(DATA SHOWN)
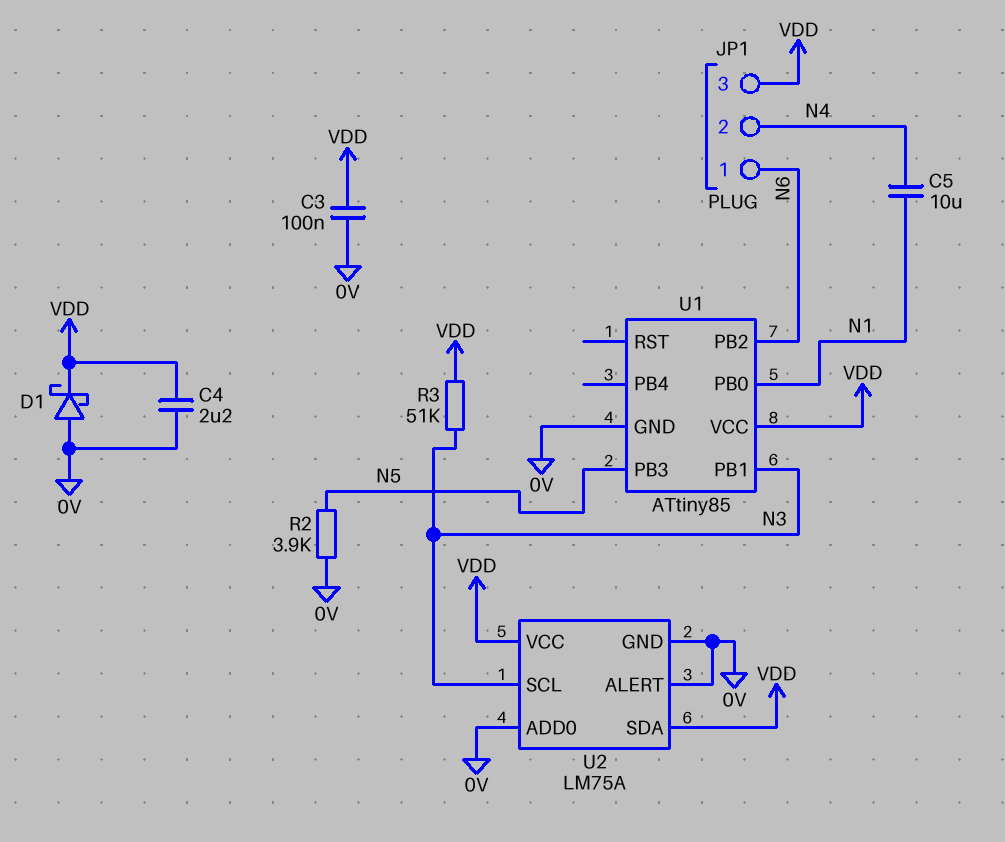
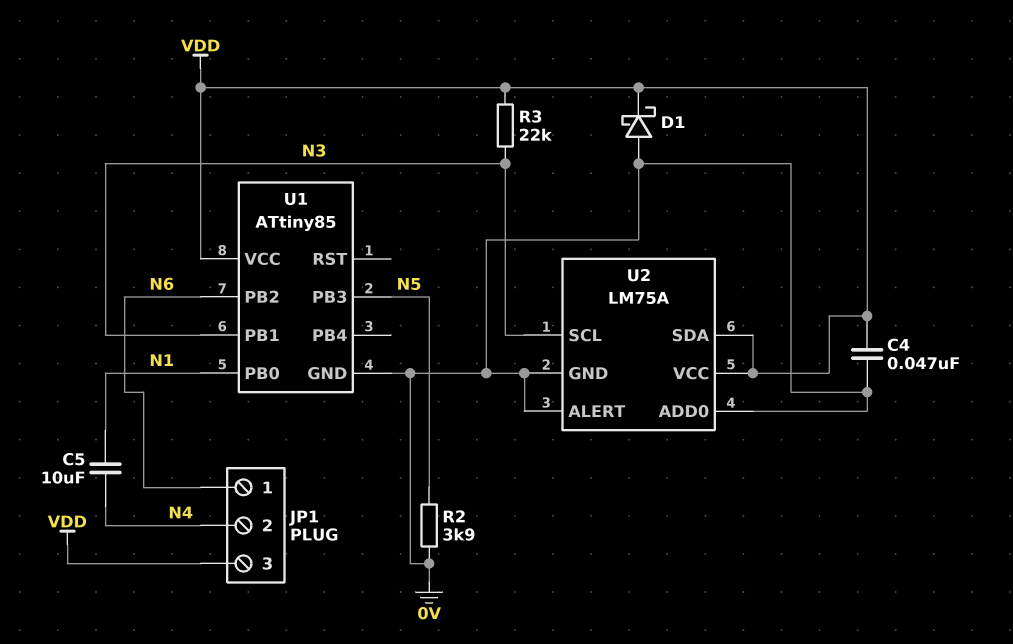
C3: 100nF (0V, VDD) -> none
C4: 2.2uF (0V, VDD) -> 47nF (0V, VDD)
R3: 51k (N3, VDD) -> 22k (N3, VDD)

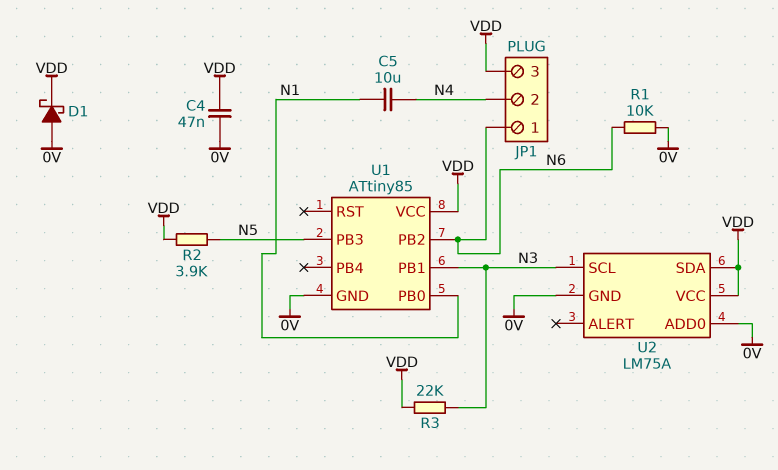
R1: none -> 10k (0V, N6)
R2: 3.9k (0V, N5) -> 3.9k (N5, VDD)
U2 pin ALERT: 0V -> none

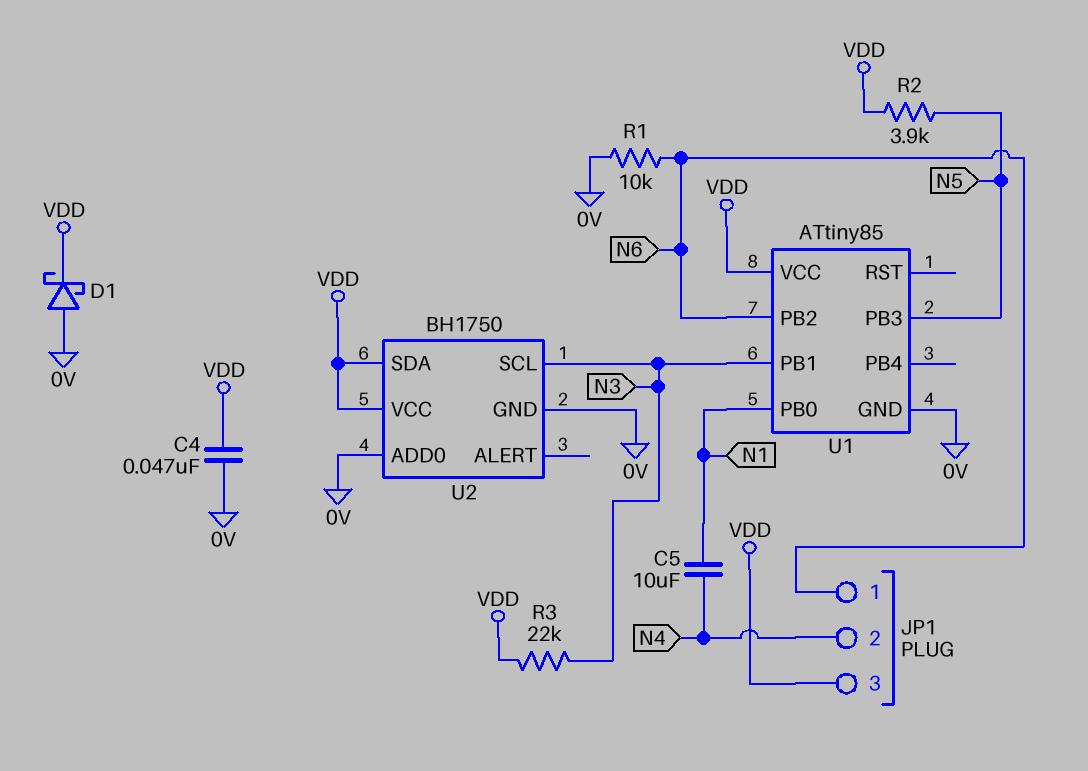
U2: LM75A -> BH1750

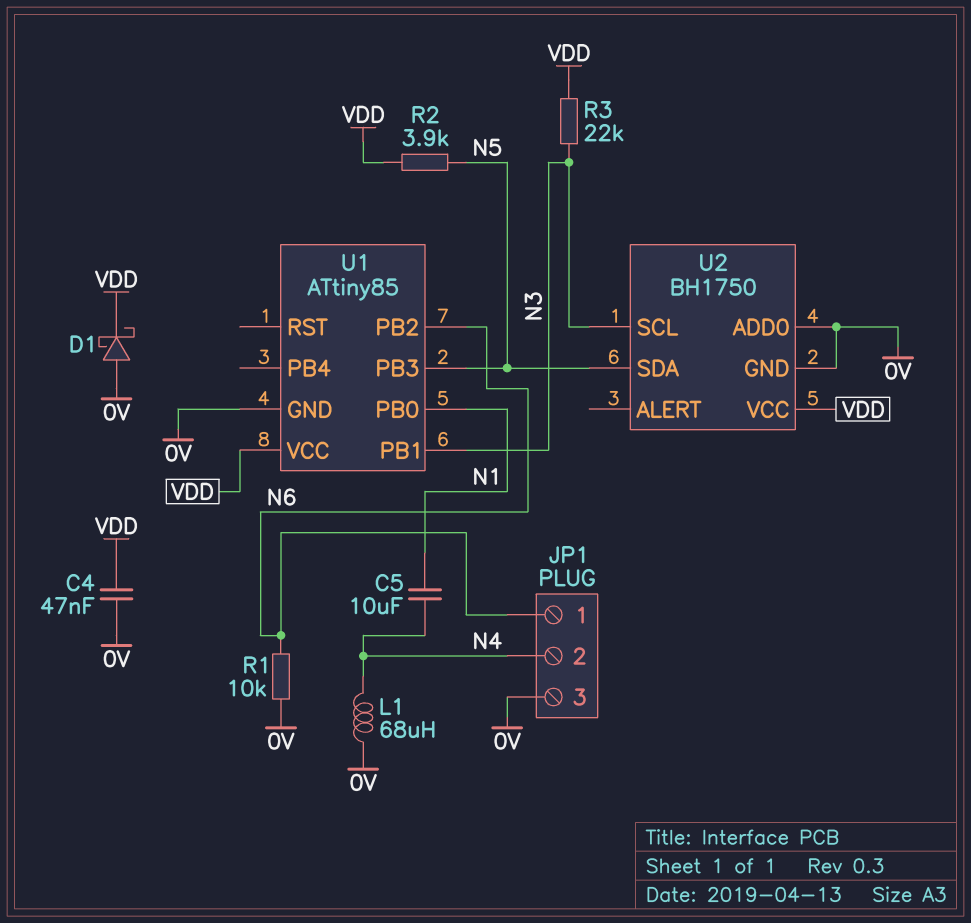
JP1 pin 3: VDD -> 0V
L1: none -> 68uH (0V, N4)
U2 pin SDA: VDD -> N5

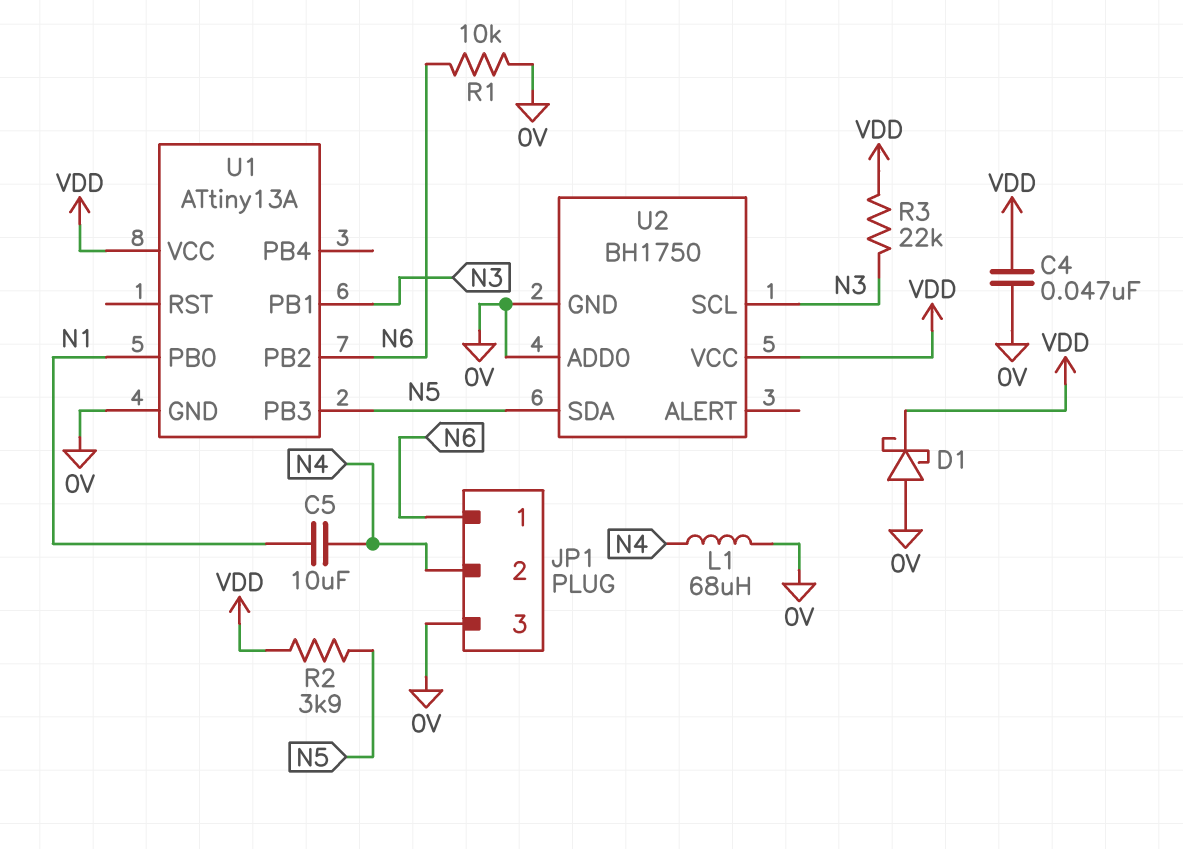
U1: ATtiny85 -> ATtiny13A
(End DATA SHOWN)
Could you transcribe every entry exactly, leaving out the pictures?

C3: 100nF (0V, VDD) -> none
C4: 2.2uF (0V, VDD) -> 47nF (0V, VDD)
R3: 51k (N3, VDD) -> 22k (N3, VDD)

R1: none -> 10k (0V, N6)
R2: 3.9k (0V, N5) -> 3.9k (N5, VDD)
U2 pin ALERT: 0V -> none

U2: LM75A -> BH1750

JP1 pin 3: VDD -> 0V
L1: none -> 68uH (0V, N4)
U2 pin SDA: VDD -> N5

U1: ATtiny85 -> ATtiny13A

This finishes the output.